**SUPPLIED ENTRIES:**
^^^^^^^^^^^^^^^^

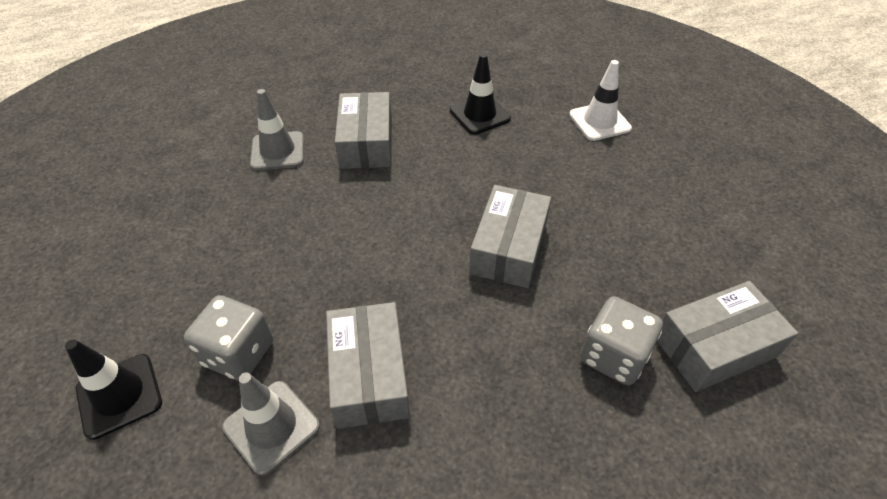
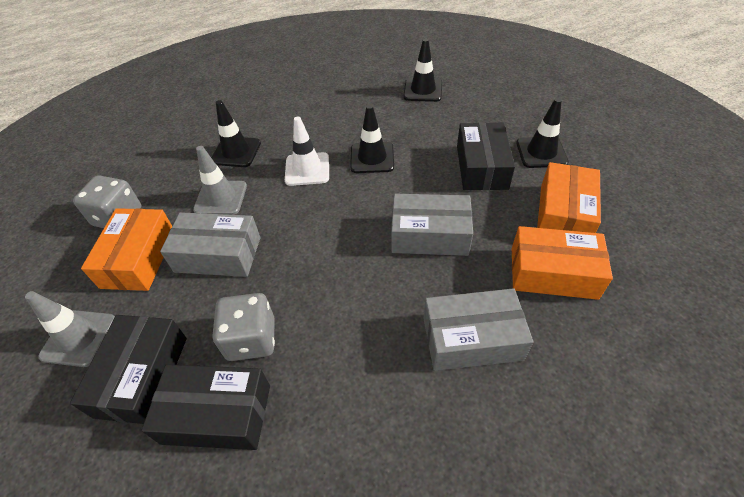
black box: 0 -> 3
black traffic cone: 2 -> 4
grey box: 4 -> 3
orange box: 0 -> 3

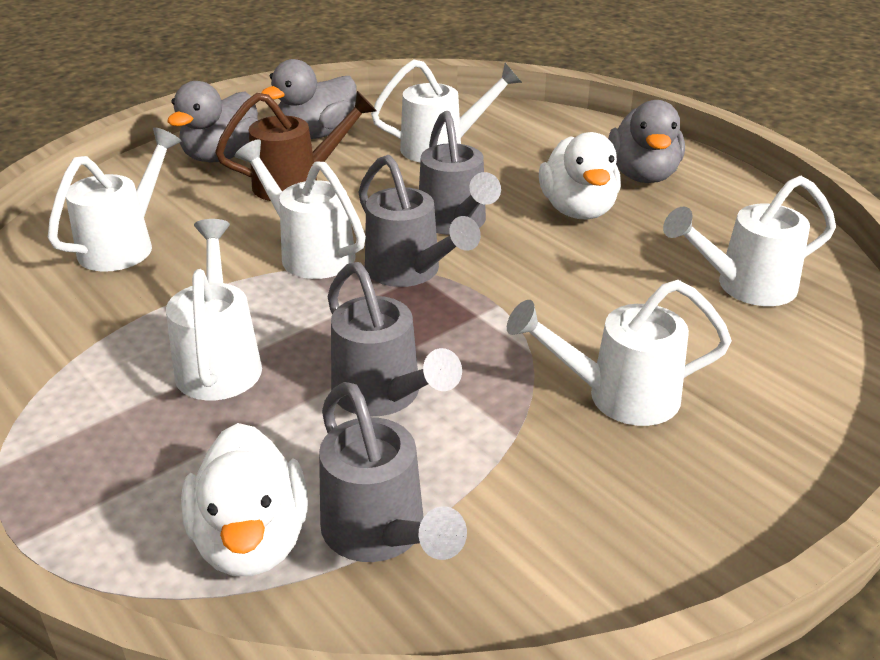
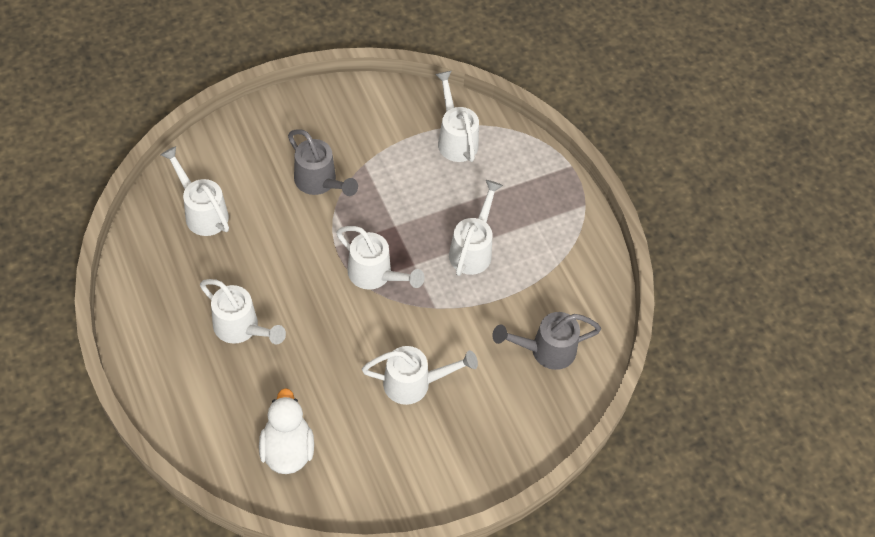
brown watering can: 1 -> 0
grey duck: 3 -> 0
grey watering can: 4 -> 2
white duck: 2 -> 1

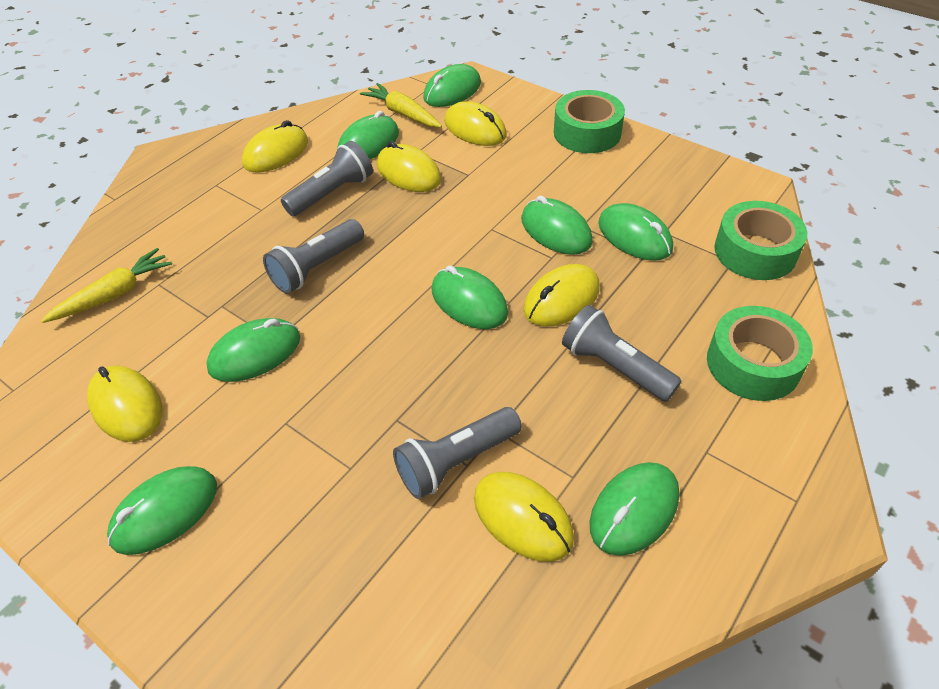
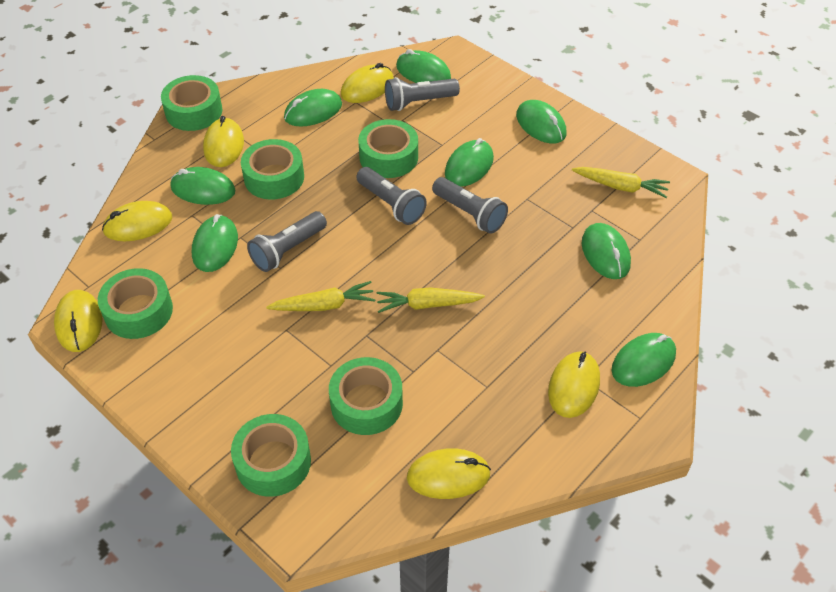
green tape: 3 -> 6
yellow carrot: 2 -> 3

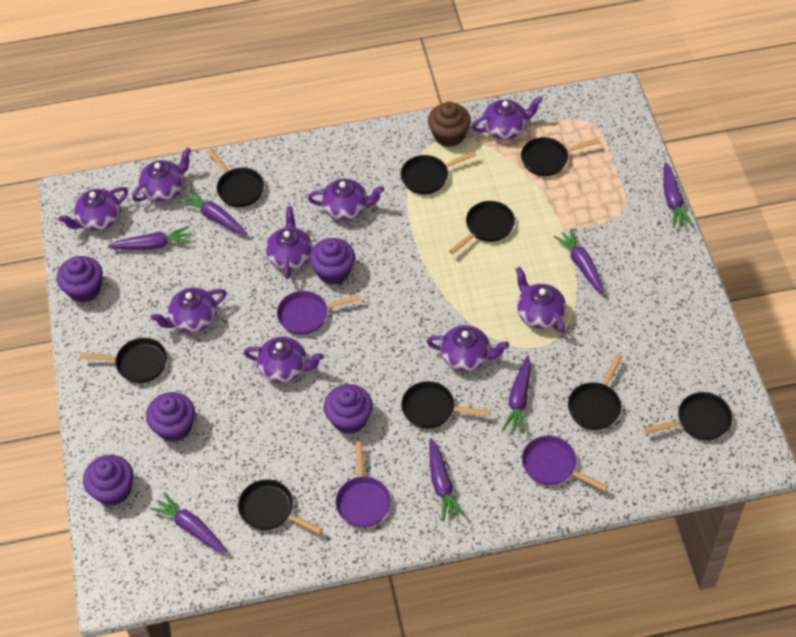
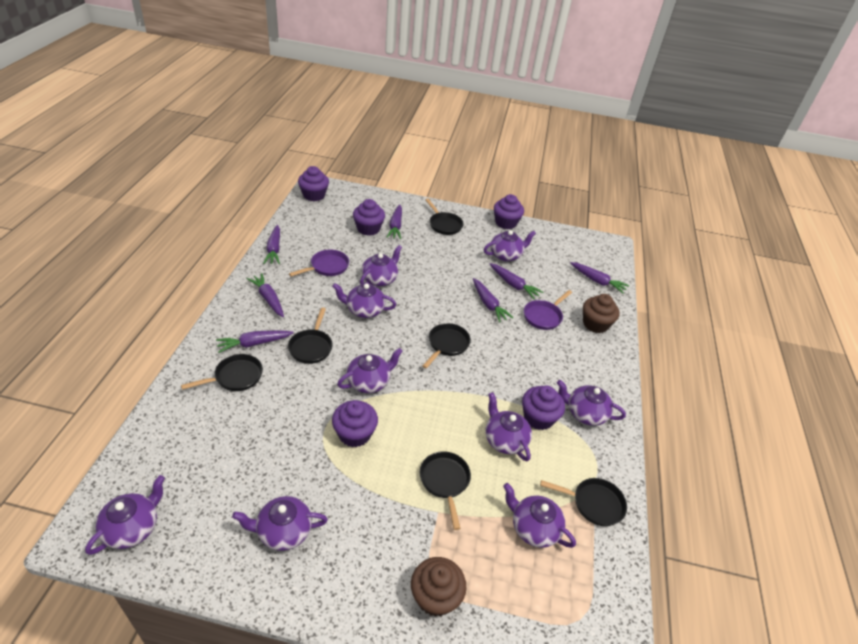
black pan: 9 -> 6
brown cupcake: 1 -> 2
purple pan: 3 -> 2

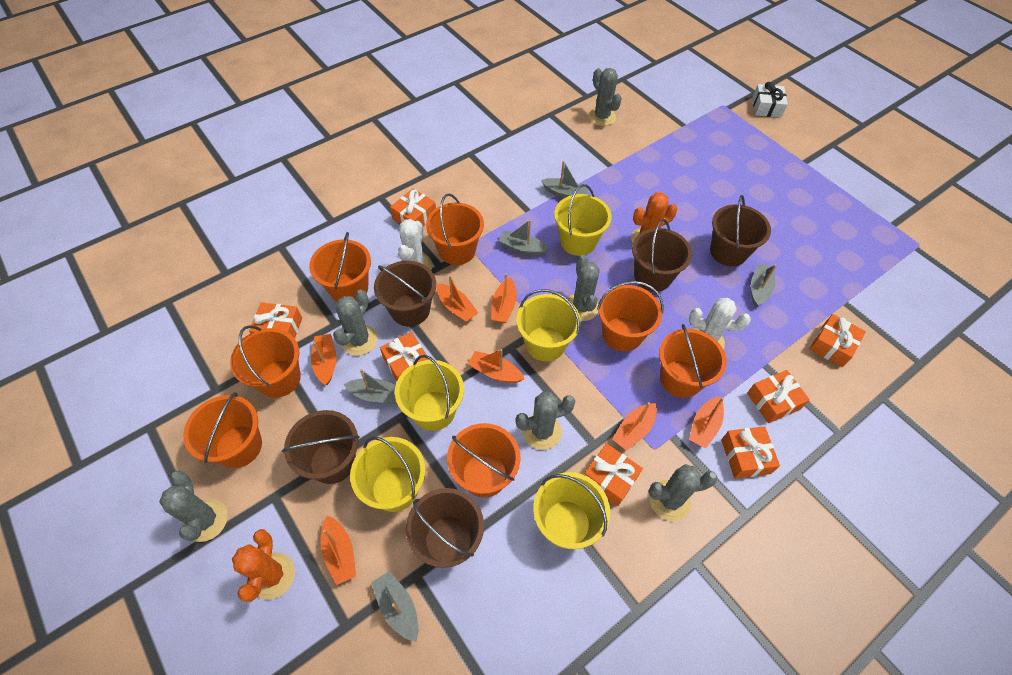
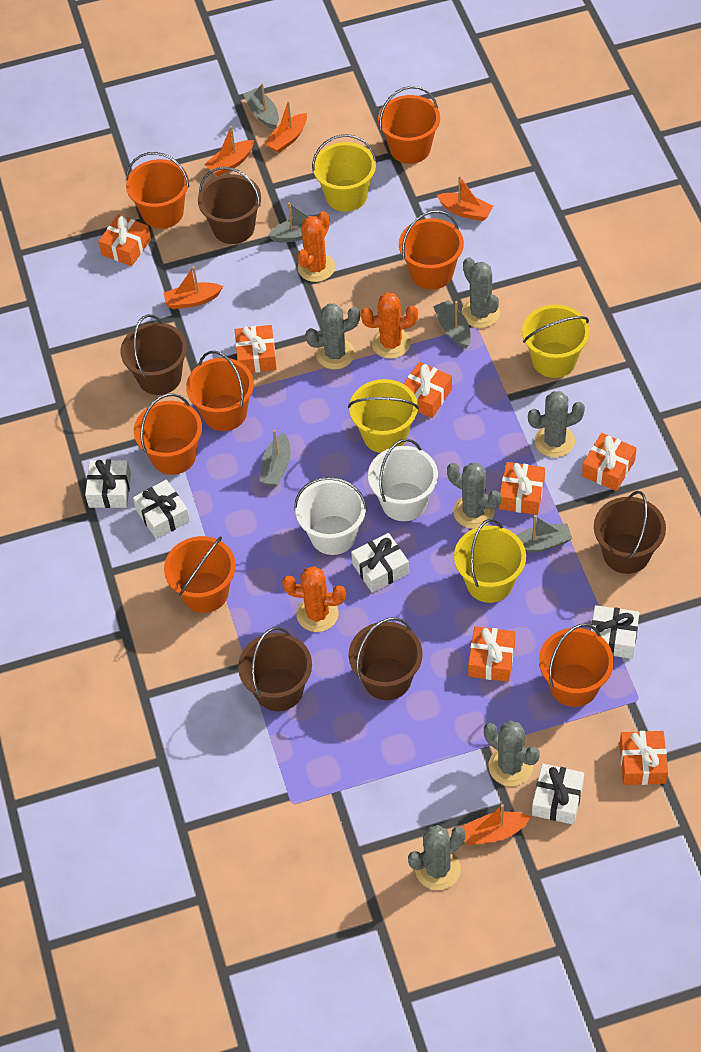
orange boat: 7 -> 5
orange cactus: 2 -> 3
white bucket: 0 -> 2
white cactus: 2 -> 0
white gift: 1 -> 5
yellow bucket: 5 -> 4

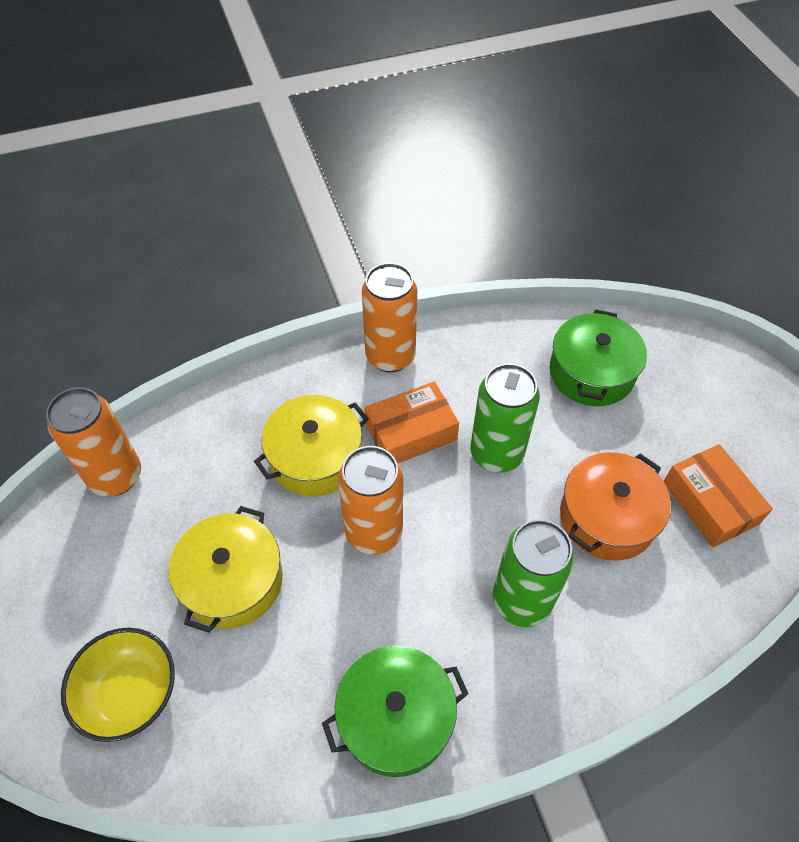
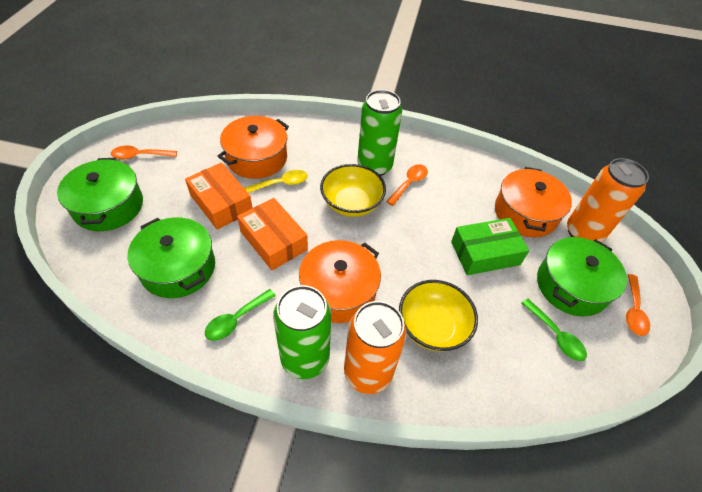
green box: 0 -> 1
green pot: 2 -> 3
green spoon: 0 -> 2
orange can: 3 -> 2
orange pot: 1 -> 3
orange spoon: 0 -> 3
yellow bowl: 1 -> 2
yellow pot: 2 -> 0
yellow spoon: 0 -> 1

^^^^^^^^^^^^^^^^

**DIRECTIONS FOR THIS TASK:** Reproduce the listing above exactly from the line containing "orange pot: 1 -> 3" through its last line, with both of those lines included.

**TASK SOLUTION:**
orange pot: 1 -> 3
orange spoon: 0 -> 3
yellow bowl: 1 -> 2
yellow pot: 2 -> 0
yellow spoon: 0 -> 1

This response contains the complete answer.